"""

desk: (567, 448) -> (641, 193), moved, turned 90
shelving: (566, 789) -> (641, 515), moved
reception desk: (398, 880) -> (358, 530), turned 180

"""
"""

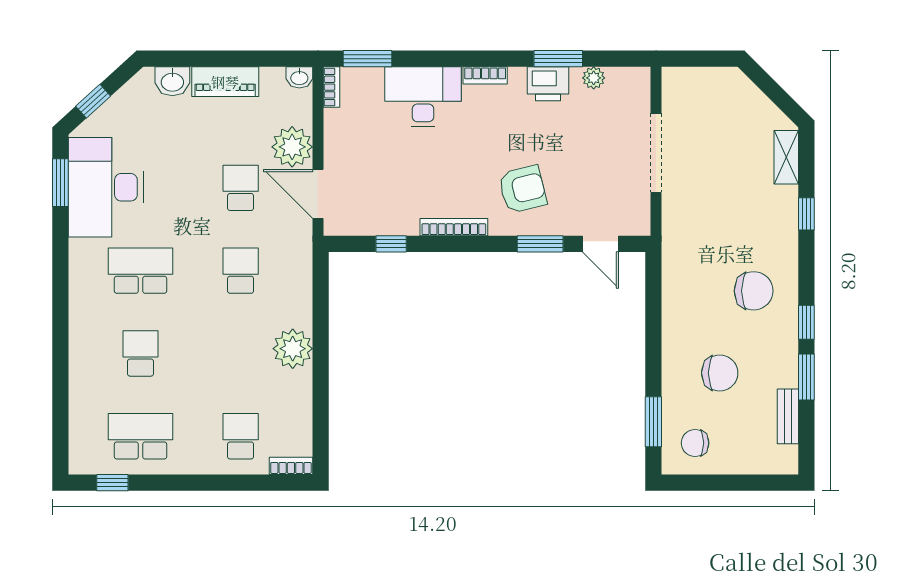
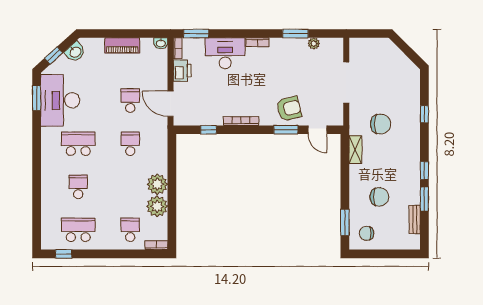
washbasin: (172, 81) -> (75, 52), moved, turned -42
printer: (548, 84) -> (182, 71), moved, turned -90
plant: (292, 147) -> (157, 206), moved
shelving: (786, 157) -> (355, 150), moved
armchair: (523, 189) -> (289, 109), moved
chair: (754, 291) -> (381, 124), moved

"""
"""

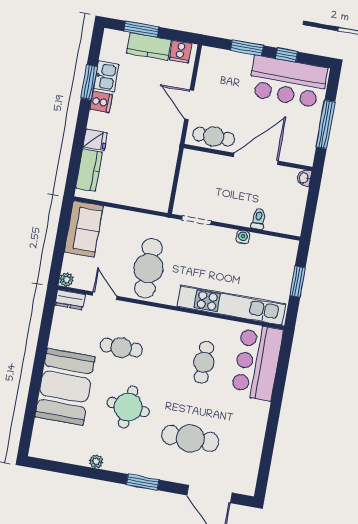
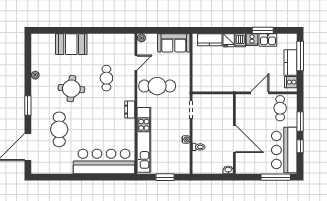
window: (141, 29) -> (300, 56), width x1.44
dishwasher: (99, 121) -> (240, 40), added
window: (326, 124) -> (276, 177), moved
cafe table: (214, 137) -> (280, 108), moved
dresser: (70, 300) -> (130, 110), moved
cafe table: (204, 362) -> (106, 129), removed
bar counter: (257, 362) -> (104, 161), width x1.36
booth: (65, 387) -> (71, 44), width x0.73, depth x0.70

"""

**PROBLEM**
Look through the data and show every line containing "desk".

**ANSWER TO THIS EXERCISE**
desk: (567, 448) -> (641, 193), moved, turned 90
reception desk: (398, 880) -> (358, 530), turned 180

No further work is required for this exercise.